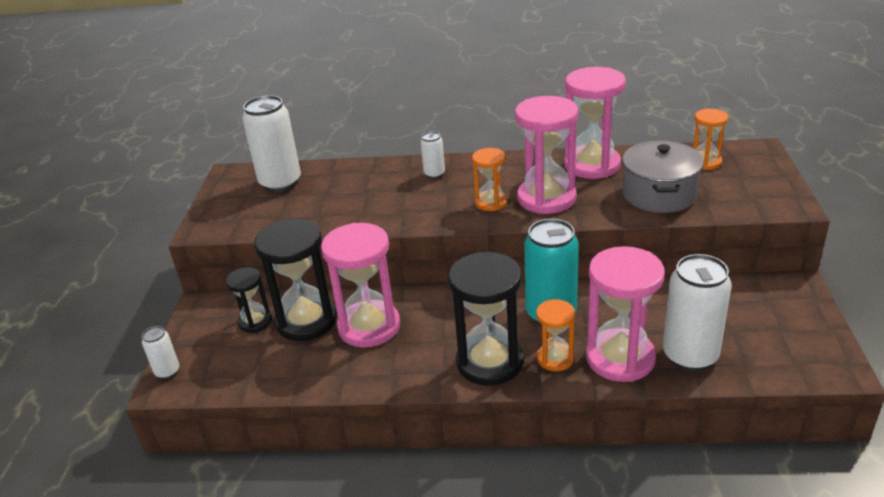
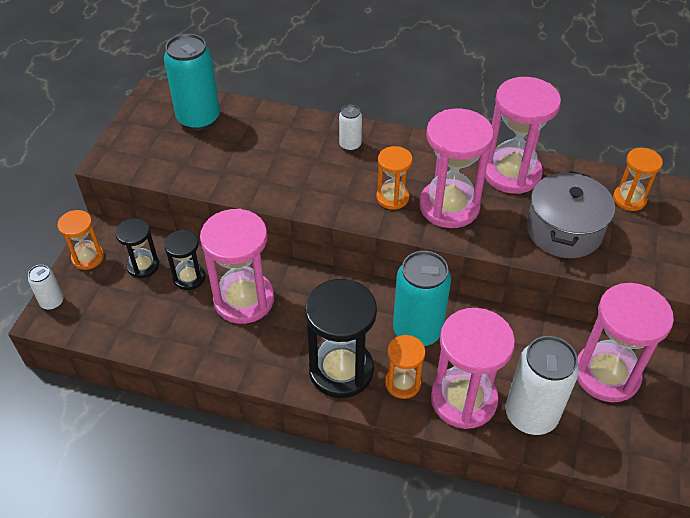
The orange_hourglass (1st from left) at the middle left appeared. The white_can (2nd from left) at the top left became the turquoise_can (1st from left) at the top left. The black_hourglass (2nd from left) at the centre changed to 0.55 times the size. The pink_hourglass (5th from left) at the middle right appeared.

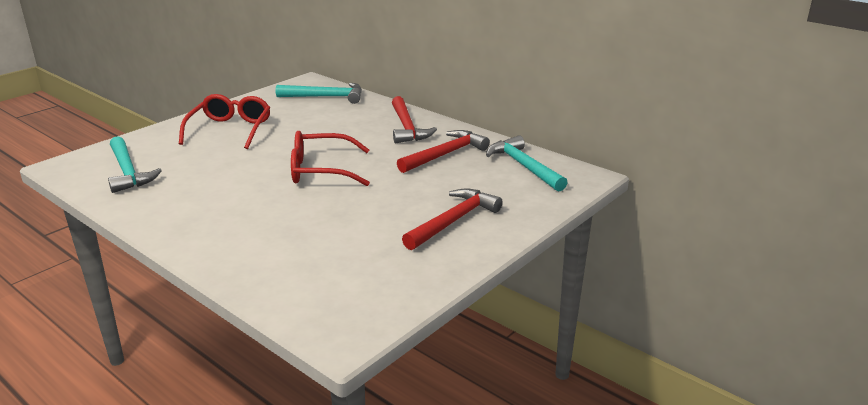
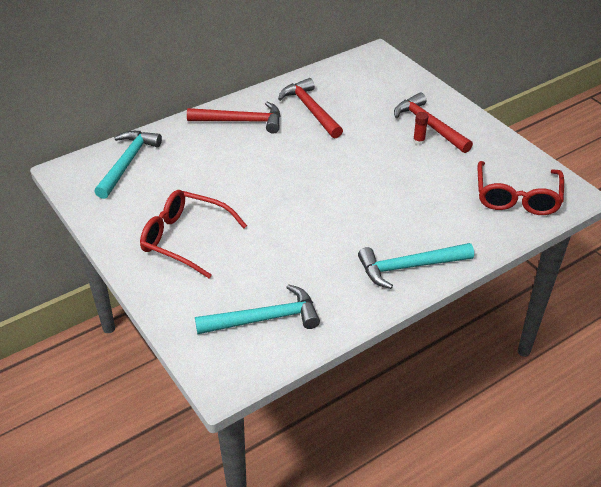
The turquoise_hammer (3rd from left) moved from the centre to the middle right. The red_glue_stick at the top right appeared. The red_glasses (2nd from left) moved from the centre to the middle right.

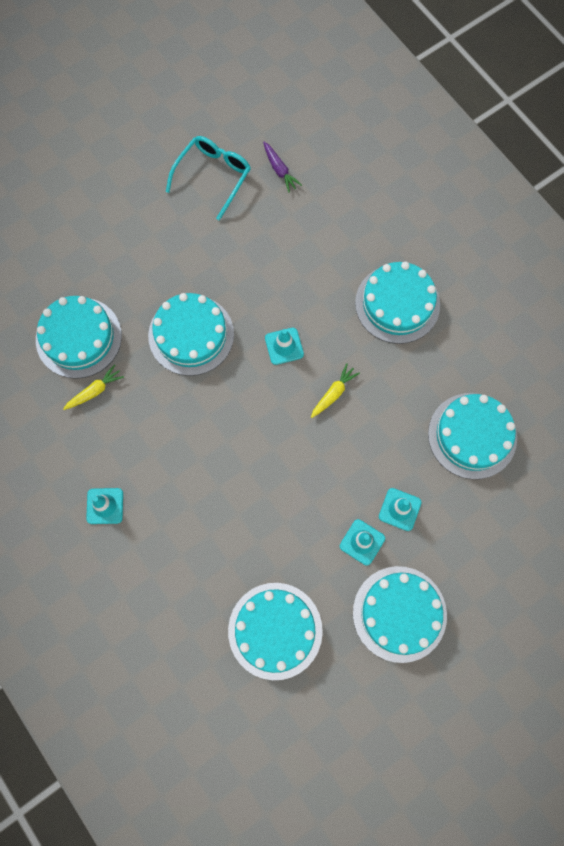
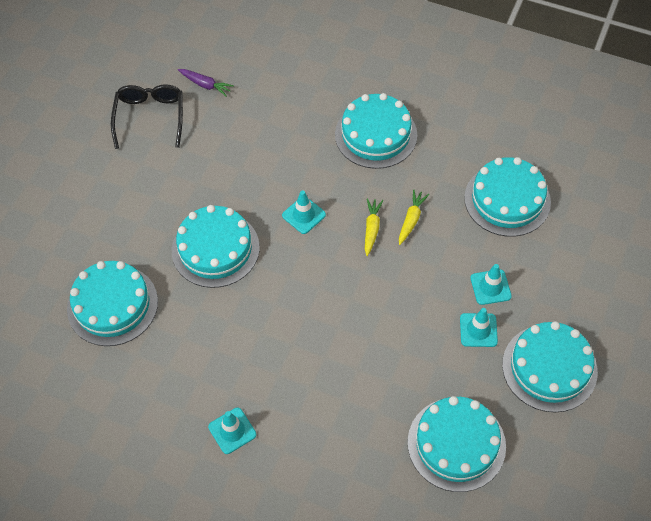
The turquoise_glasses at the top centre became the black_glasses at the top left. The yellow_carrot (1st from left in the first image) moved from the middle left to the centre.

• **GOAL OF THE EXERCISE**: Looking at the material above, say how many of its lines include "right", and give nothing besides the number.

• **EXERCISE ANSWER**: 2